■ Set exercise ■
Report every line in the records below that contains the string "kern", copying each such line in full.
====== Materials provided ======
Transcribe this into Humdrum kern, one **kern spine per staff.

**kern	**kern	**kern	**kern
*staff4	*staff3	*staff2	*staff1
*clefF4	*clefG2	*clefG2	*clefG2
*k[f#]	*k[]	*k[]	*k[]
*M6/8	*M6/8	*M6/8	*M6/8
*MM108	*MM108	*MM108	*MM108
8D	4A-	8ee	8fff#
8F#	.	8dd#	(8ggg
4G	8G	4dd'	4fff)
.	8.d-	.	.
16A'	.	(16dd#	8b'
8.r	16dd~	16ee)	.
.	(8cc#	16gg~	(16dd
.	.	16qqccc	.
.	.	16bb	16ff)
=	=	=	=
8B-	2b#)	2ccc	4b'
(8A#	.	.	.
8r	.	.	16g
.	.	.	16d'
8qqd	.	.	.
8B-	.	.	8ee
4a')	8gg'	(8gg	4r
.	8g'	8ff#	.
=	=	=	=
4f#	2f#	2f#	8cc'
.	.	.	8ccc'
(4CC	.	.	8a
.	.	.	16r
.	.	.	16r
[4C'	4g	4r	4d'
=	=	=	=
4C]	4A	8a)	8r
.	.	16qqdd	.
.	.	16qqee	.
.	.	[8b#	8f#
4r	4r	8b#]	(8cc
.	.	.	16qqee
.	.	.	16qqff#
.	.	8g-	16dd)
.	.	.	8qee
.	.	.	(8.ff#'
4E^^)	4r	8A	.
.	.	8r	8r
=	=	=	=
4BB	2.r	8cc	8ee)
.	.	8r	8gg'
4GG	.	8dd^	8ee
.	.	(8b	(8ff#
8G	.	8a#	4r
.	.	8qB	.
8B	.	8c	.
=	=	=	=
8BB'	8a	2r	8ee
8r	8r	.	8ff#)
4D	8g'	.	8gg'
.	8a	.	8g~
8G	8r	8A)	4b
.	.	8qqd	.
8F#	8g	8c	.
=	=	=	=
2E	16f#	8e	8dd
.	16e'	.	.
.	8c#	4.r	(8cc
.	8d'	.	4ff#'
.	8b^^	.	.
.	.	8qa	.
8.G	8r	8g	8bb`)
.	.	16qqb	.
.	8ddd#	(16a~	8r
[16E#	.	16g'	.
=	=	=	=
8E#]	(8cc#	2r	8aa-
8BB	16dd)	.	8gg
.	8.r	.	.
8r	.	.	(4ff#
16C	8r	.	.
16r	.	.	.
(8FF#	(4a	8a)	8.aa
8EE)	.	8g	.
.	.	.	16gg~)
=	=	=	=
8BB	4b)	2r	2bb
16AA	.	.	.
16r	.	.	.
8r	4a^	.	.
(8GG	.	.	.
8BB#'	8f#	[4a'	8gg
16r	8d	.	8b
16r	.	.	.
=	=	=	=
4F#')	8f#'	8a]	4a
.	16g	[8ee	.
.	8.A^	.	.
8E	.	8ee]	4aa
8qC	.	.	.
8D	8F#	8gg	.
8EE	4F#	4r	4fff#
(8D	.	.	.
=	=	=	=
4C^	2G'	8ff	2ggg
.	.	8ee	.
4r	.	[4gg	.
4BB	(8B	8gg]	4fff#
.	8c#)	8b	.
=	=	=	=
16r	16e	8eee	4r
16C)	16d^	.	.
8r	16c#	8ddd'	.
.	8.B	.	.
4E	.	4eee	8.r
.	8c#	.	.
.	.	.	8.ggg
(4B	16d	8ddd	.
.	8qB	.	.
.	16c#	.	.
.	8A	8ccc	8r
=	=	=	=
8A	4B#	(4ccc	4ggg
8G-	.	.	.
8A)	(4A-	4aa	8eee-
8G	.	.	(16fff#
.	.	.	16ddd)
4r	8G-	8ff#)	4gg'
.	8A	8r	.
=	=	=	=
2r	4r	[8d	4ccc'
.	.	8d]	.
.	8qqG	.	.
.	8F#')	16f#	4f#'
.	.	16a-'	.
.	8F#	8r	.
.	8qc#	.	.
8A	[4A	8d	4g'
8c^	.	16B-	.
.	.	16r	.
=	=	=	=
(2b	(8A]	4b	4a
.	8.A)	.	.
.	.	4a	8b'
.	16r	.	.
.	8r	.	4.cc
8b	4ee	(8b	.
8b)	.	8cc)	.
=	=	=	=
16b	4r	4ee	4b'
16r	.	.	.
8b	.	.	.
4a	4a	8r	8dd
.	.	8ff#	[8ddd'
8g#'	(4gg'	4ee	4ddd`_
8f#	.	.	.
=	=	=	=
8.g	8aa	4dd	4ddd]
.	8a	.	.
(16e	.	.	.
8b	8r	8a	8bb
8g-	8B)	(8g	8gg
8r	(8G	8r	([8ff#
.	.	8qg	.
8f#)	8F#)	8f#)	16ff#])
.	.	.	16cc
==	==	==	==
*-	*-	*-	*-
======
■ Solution to the problem ■
Transcribe this into Humdrum kern, one **kern spine per staff.
**kern	**kern	**kern	**kern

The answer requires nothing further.